> [WHAT YOU WILL DO]:
Exactly as they appear, print the line with "U3 pin TRIG: VEXT -> NET2" and each line after it through the end of the entries below; leave out pictures.

> [ENTRIES SHOWN]:
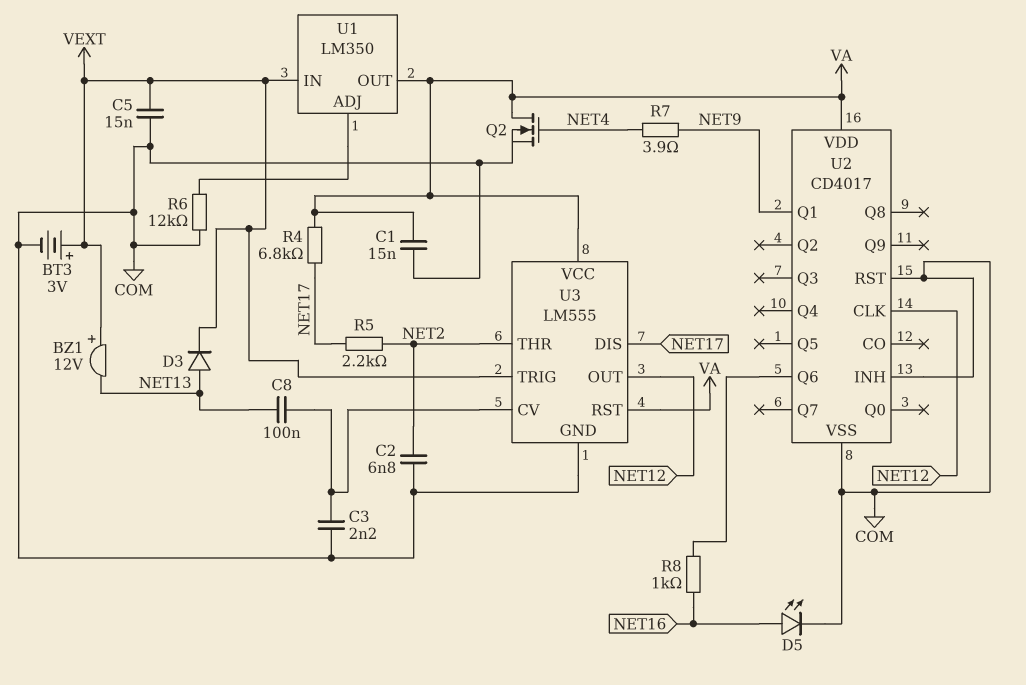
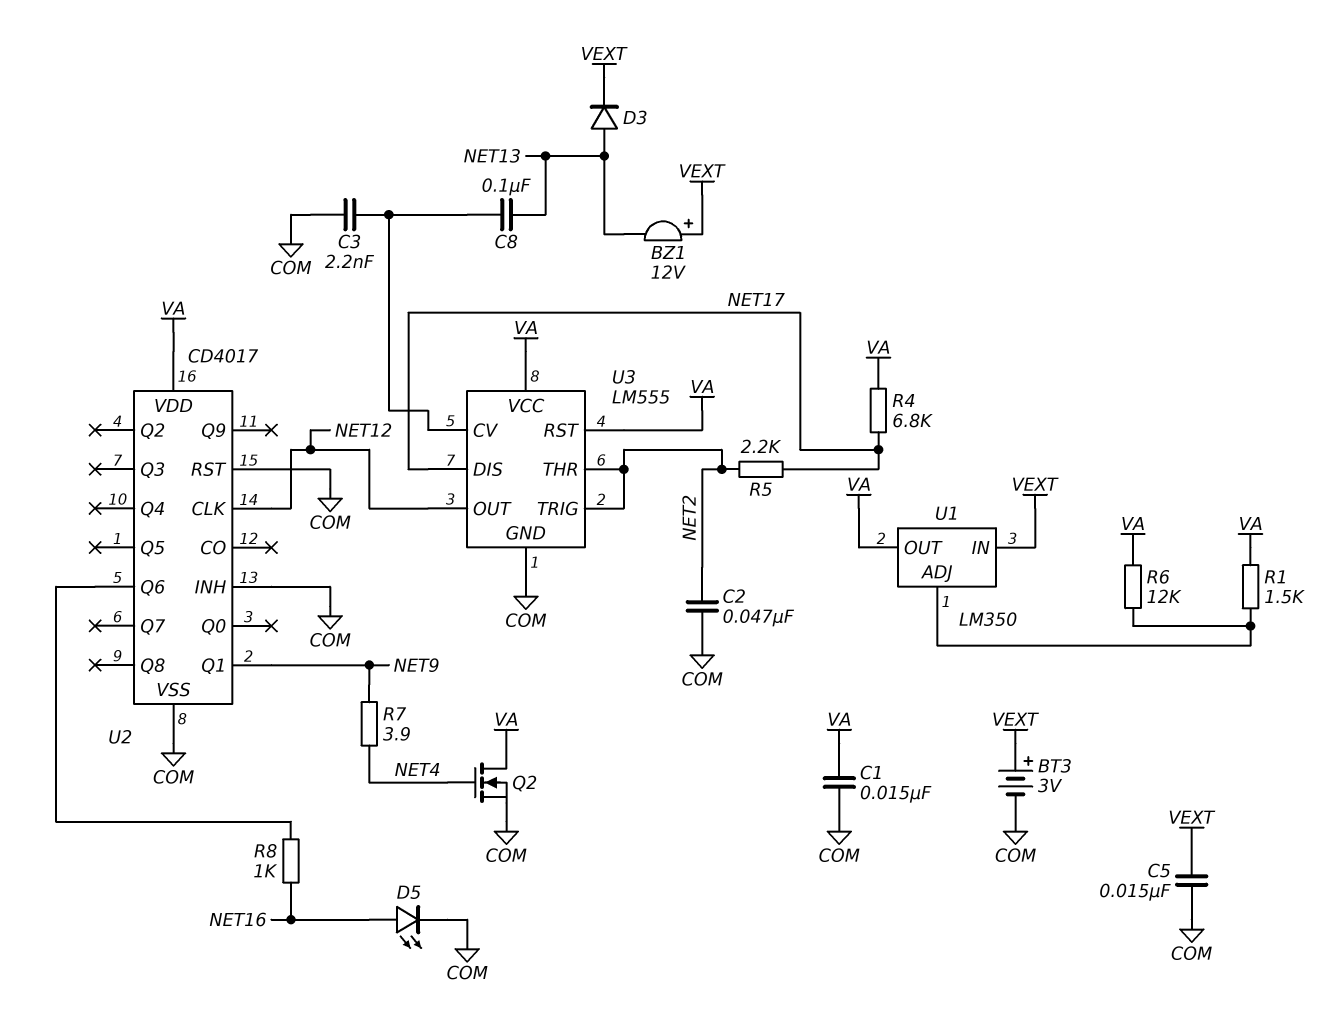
C2: 6.8nF (COM, NET2) -> 47nF (COM, NET2)
R1: none -> 1.5k (U1/ADJ, VA)
R6: 12k (COM, U1/ADJ) -> 12k (U1/ADJ, VA)
U3 pin TRIG: VEXT -> NET2

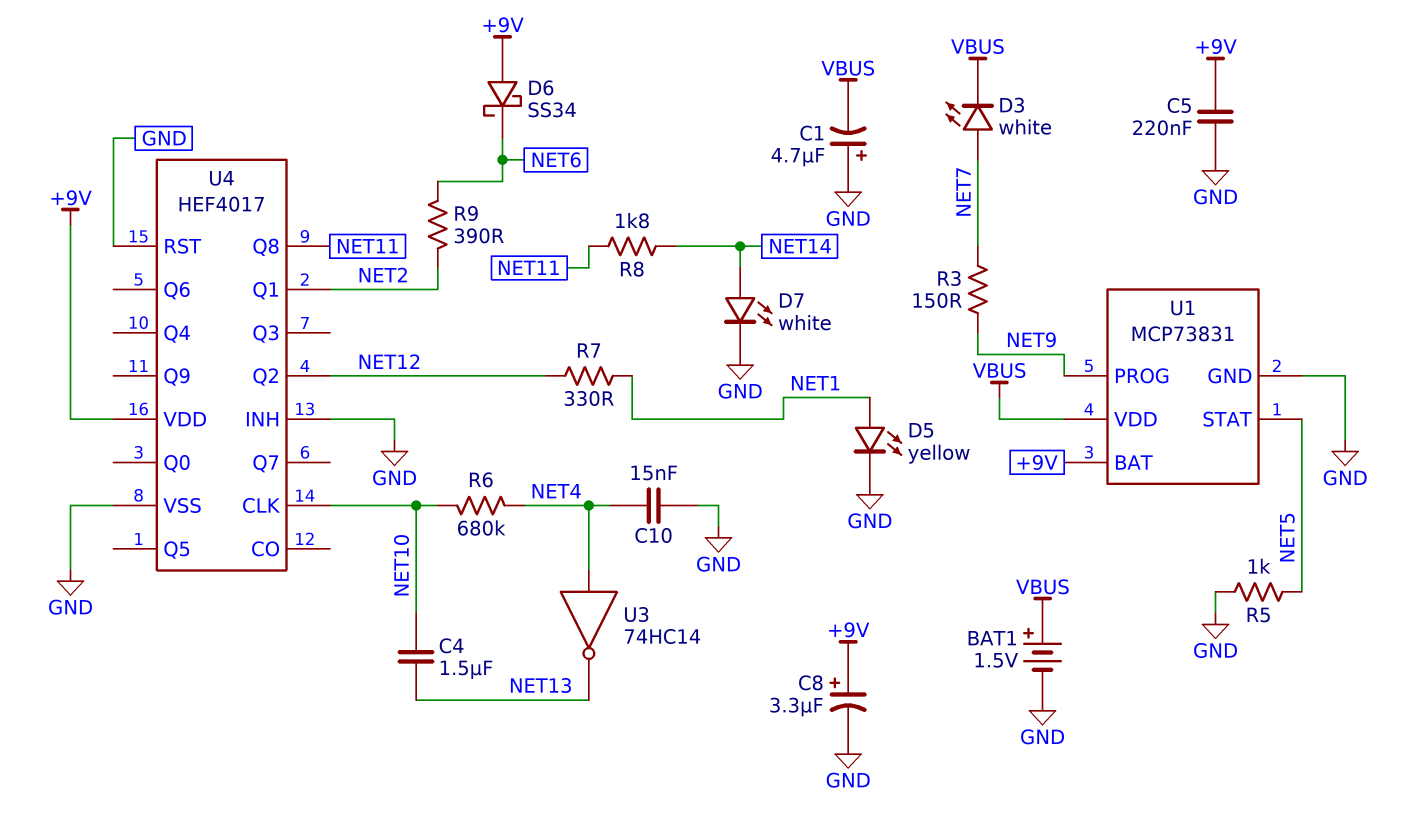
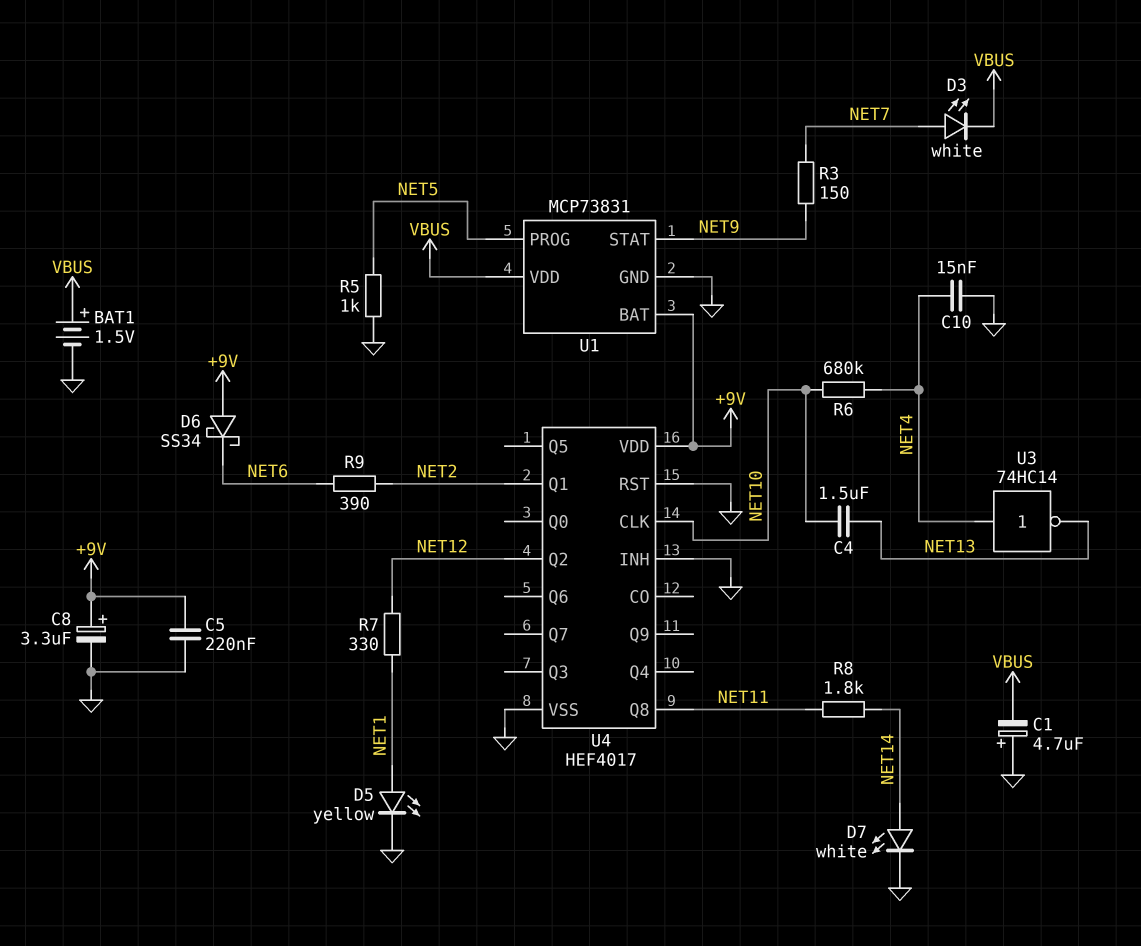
U1 pin PROG: NET9 -> NET5
U1 pin STAT: NET5 -> NET9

> [PROBLEM SOLUTION]:
U3 pin TRIG: VEXT -> NET2

U1 pin PROG: NET9 -> NET5
U1 pin STAT: NET5 -> NET9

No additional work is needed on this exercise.